▸ **Input for this task**:
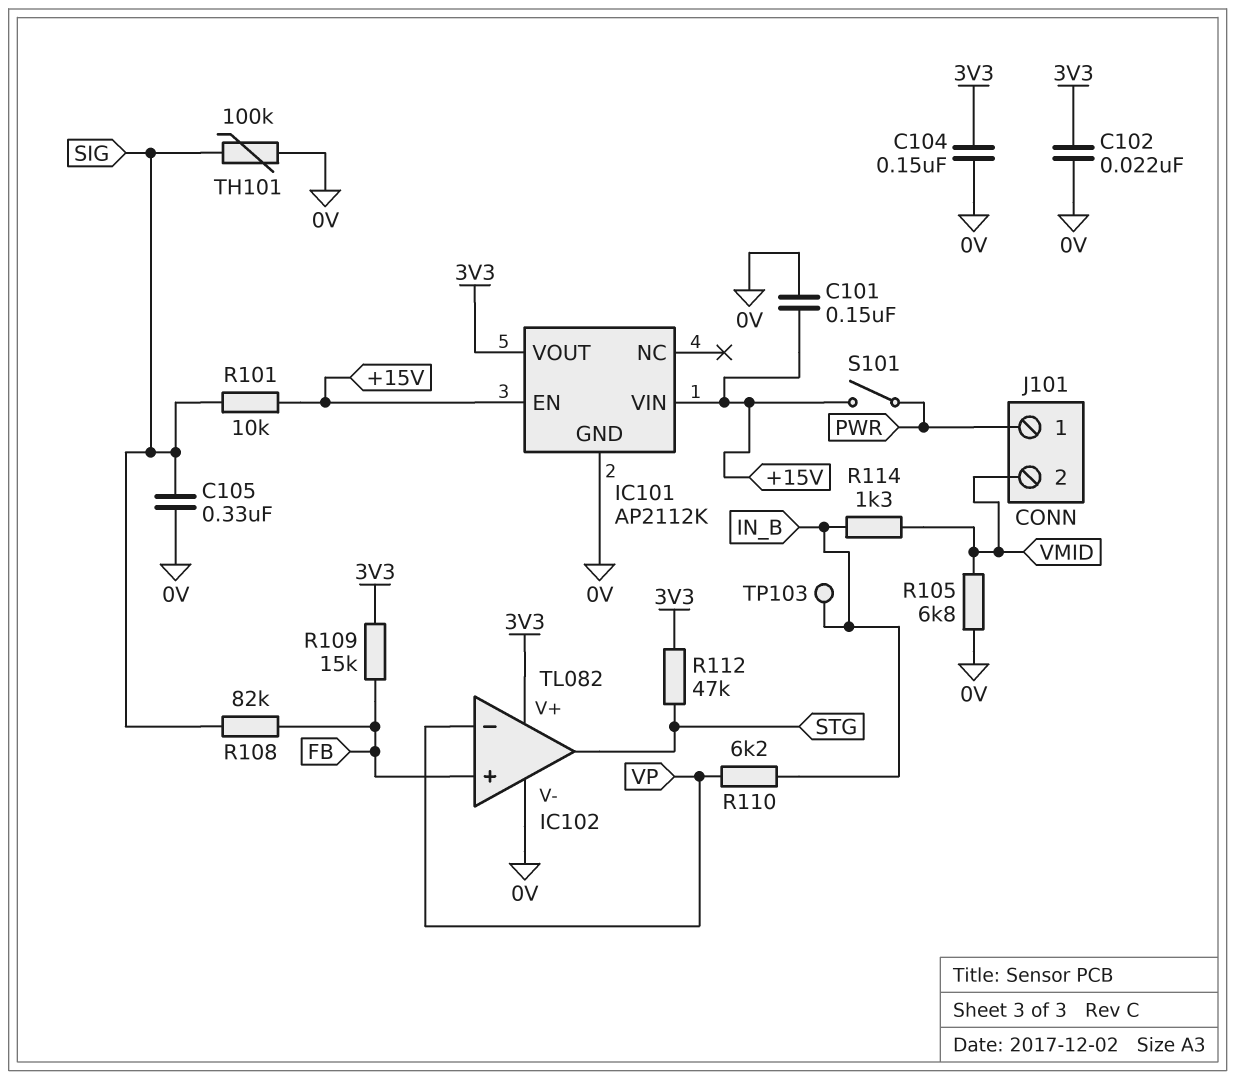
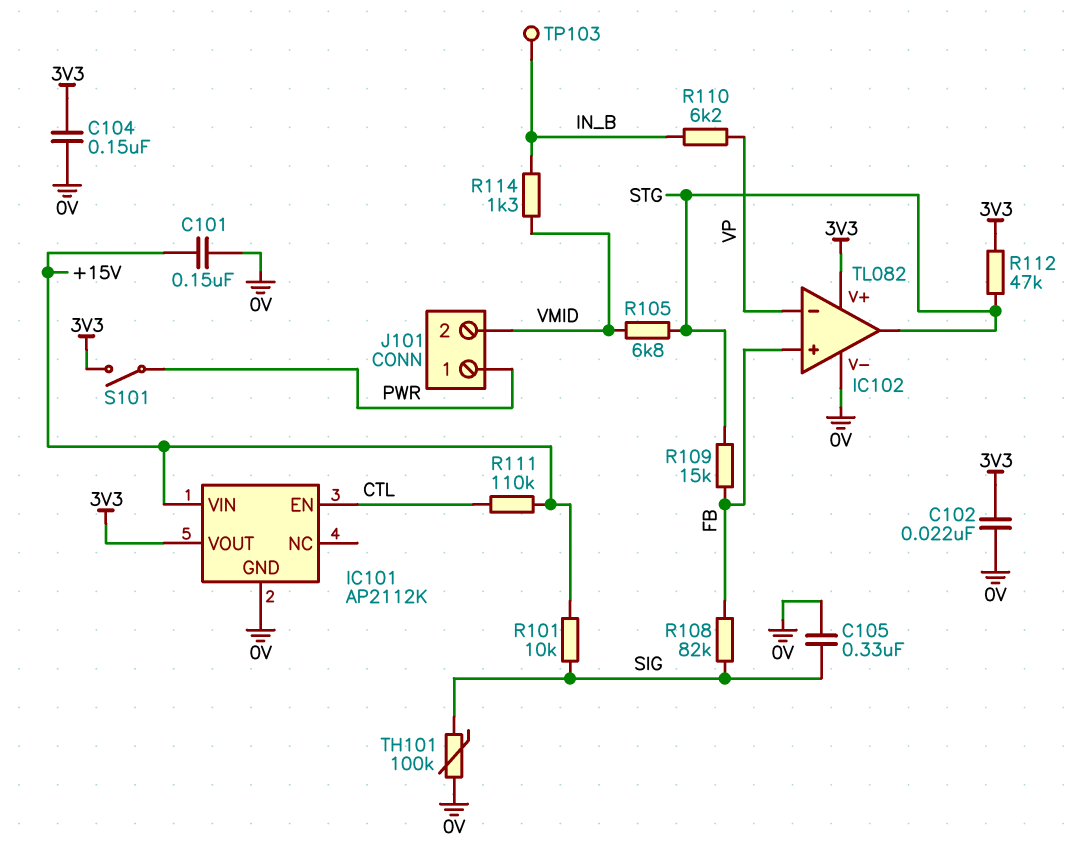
IC101 pin EN: +15V -> CTL
R105: 6.8k (0V, VMID) -> 6.8k (STG, VMID)
R109: 15k (3V3, FB) -> 15k (FB, STG)
R111: none -> 110k (+15V, CTL)
S101: switch (+15V, PWR) -> switch (3V3, PWR)

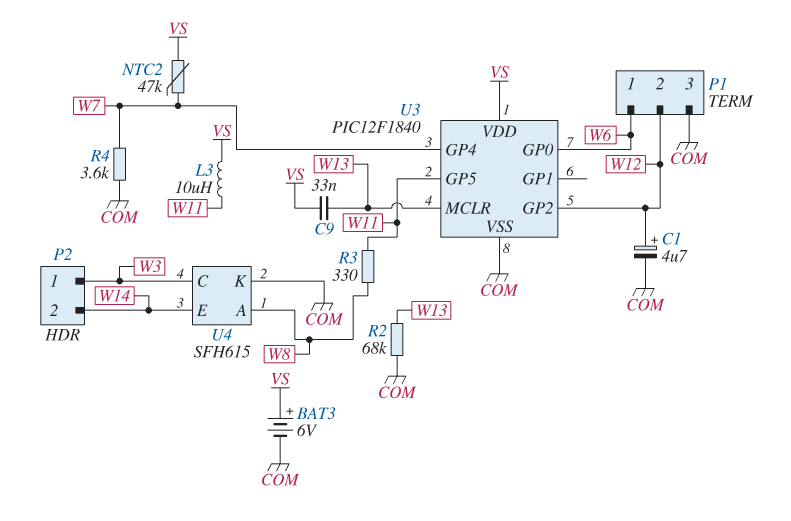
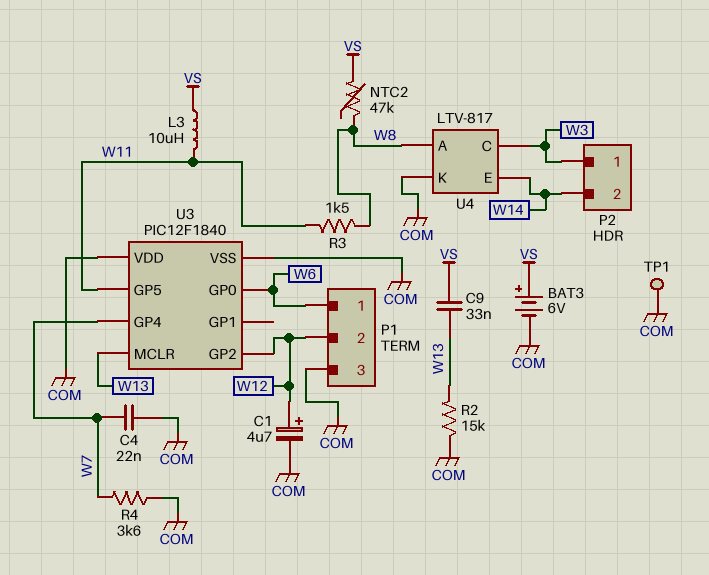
C4: none -> 22nF (COM, W7)
NTC2: 47k (VS, W7) -> 47k (VS, W8)
R2: 68k (COM, W13) -> 15k (COM, W13)
R3: 330 (W8, W11) -> 1.5k (W8, W11)
TP1: none -> test point (COM)
U3 pin VDD: VS -> COM
U4: SFH615 -> LTV-817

▸ **Your assignment**:
Apart from the pictures, the material above has to be repeated exactly.

▸ **Written answer**:
IC101 pin EN: +15V -> CTL
R105: 6.8k (0V, VMID) -> 6.8k (STG, VMID)
R109: 15k (3V3, FB) -> 15k (FB, STG)
R111: none -> 110k (+15V, CTL)
S101: switch (+15V, PWR) -> switch (3V3, PWR)

C4: none -> 22nF (COM, W7)
NTC2: 47k (VS, W7) -> 47k (VS, W8)
R2: 68k (COM, W13) -> 15k (COM, W13)
R3: 330 (W8, W11) -> 1.5k (W8, W11)
TP1: none -> test point (COM)
U3 pin VDD: VS -> COM
U4: SFH615 -> LTV-817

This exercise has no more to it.